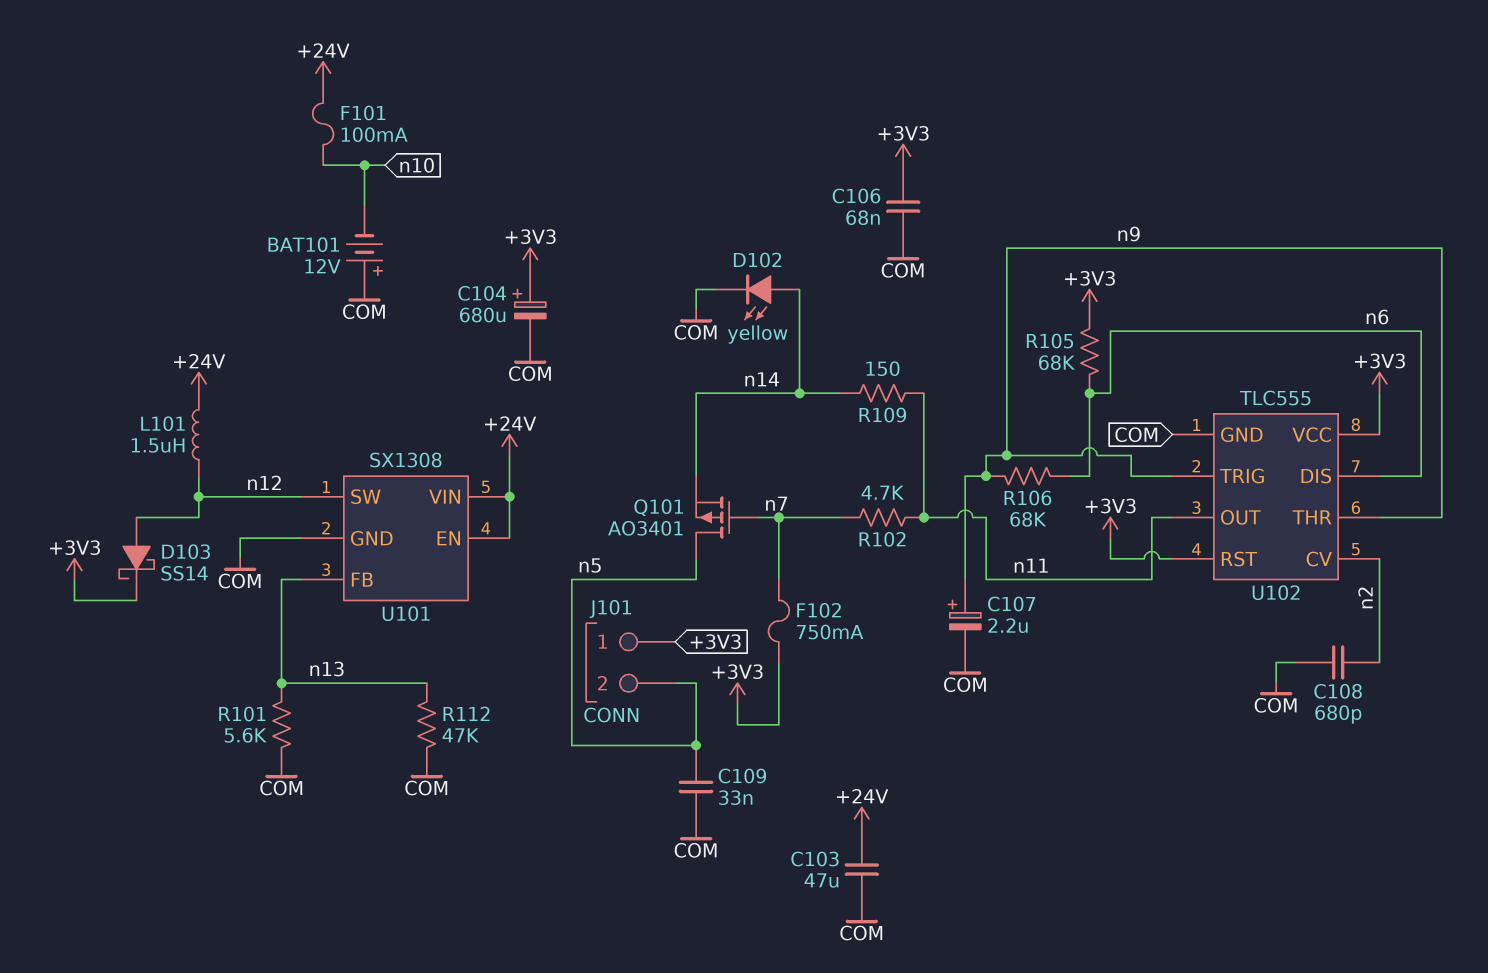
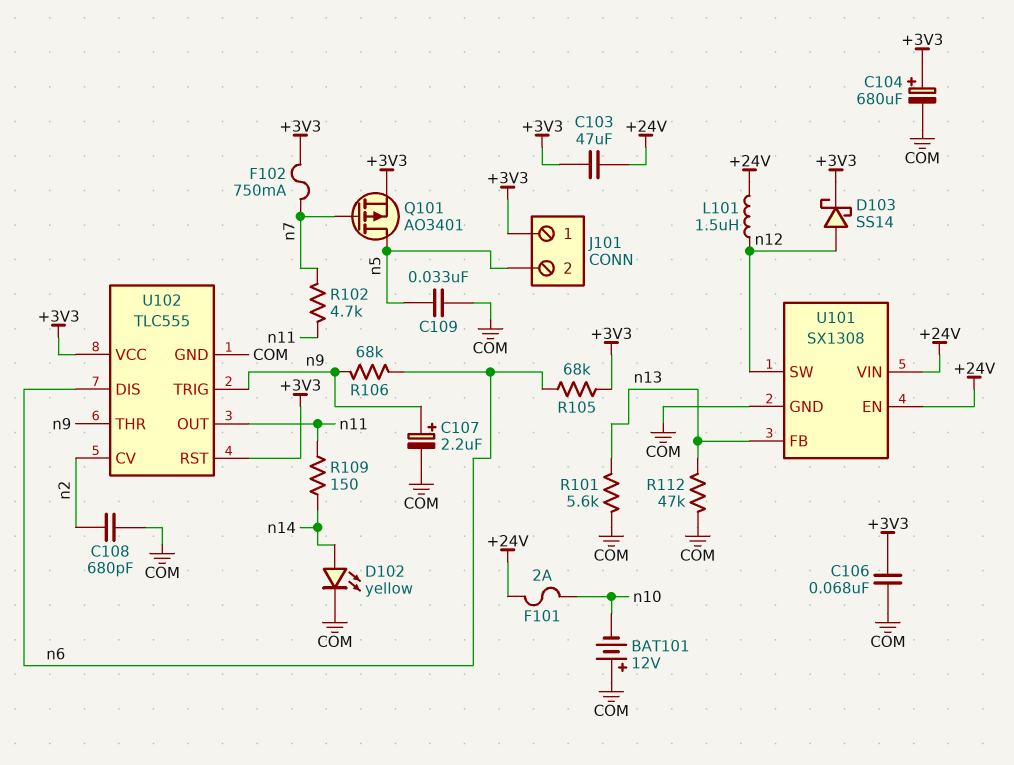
C103: 47uF (+24V, COM) -> 47uF (+3V3, +24V)
F101: 100mA (+24V, n10) -> 2A (+24V, n10)
Q101: PMOS AO3401 (G n7, D n5, S n14) -> PMOS AO3401 (G n7, D n5, S +3V3)

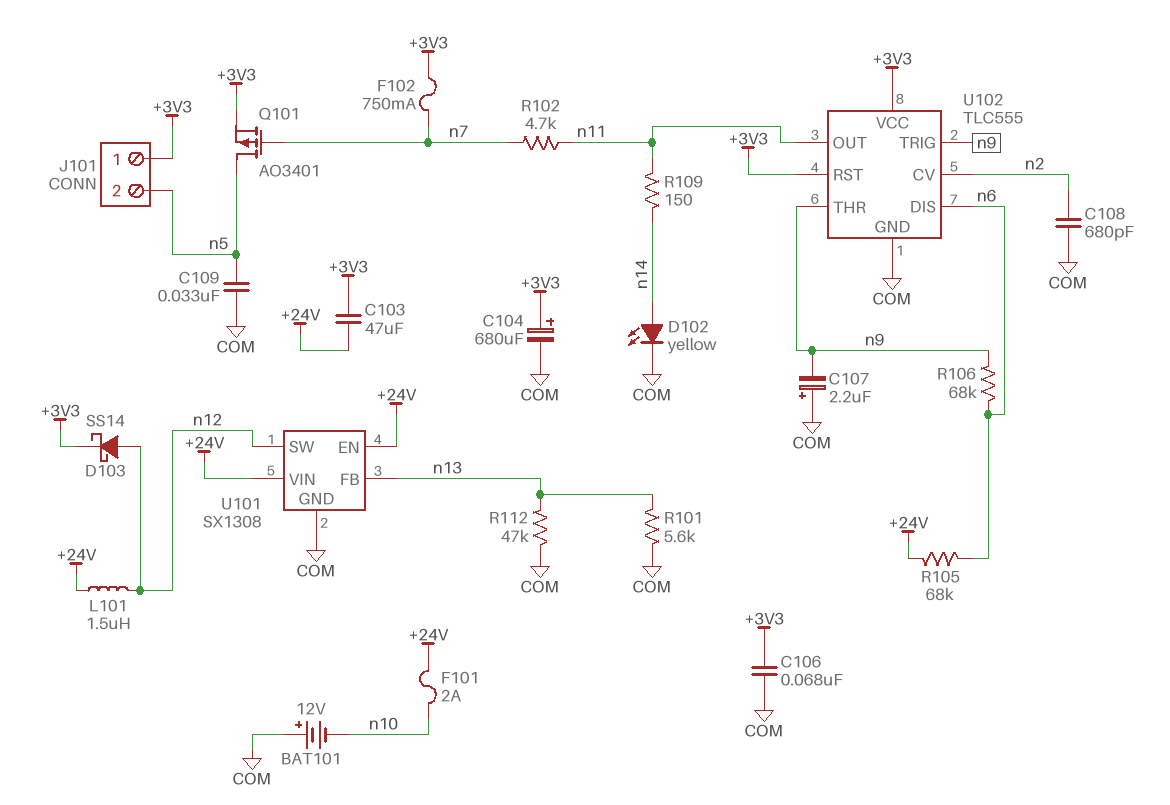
C107: 2.2uF (plus n9, minus COM) -> 2.2uF (plus COM, minus n9)
R105: 68k (+3V3, n6) -> 68k (+24V, n6)

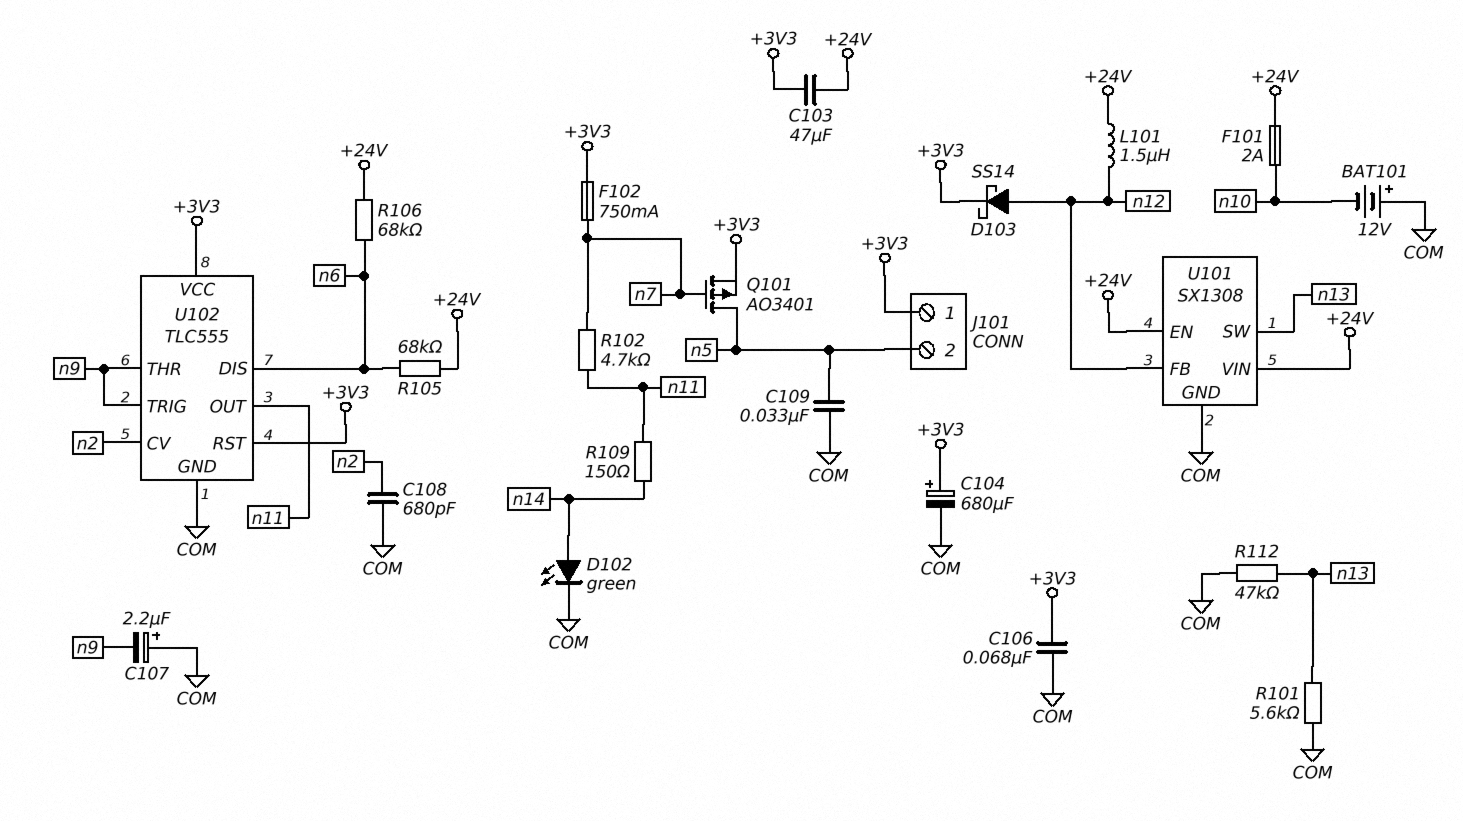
D102: LED yellow (A n14, K COM) -> LED green (A n14, K COM)
R106: 68k (n6, n9) -> 68k (+24V, n6)
U101 pin FB: n13 -> n12
U101 pin SW: n12 -> n13

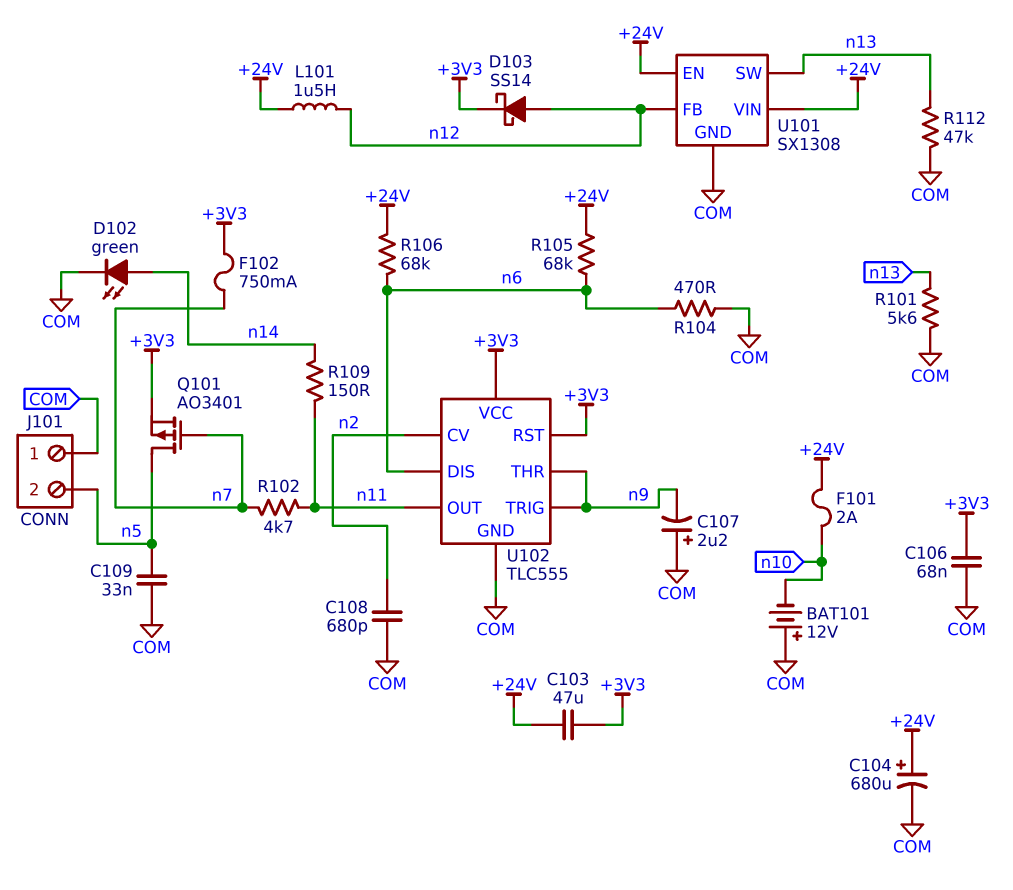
C104: 680uF (plus +3V3, minus COM) -> 680uF (plus +24V, minus COM)
J101 pin 1: +3V3 -> COM
R104: none -> 470 (COM, n6)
____
### WHAT IS REQUIRED
Word for word, restate all of the entries above and leave each picture out.

### ANSWER TO THE PROBLEM
C103: 47uF (+24V, COM) -> 47uF (+3V3, +24V)
F101: 100mA (+24V, n10) -> 2A (+24V, n10)
Q101: PMOS AO3401 (G n7, D n5, S n14) -> PMOS AO3401 (G n7, D n5, S +3V3)

C107: 2.2uF (plus n9, minus COM) -> 2.2uF (plus COM, minus n9)
R105: 68k (+3V3, n6) -> 68k (+24V, n6)

D102: LED yellow (A n14, K COM) -> LED green (A n14, K COM)
R106: 68k (n6, n9) -> 68k (+24V, n6)
U101 pin FB: n13 -> n12
U101 pin SW: n12 -> n13

C104: 680uF (plus +3V3, minus COM) -> 680uF (plus +24V, minus COM)
J101 pin 1: +3V3 -> COM
R104: none -> 470 (COM, n6)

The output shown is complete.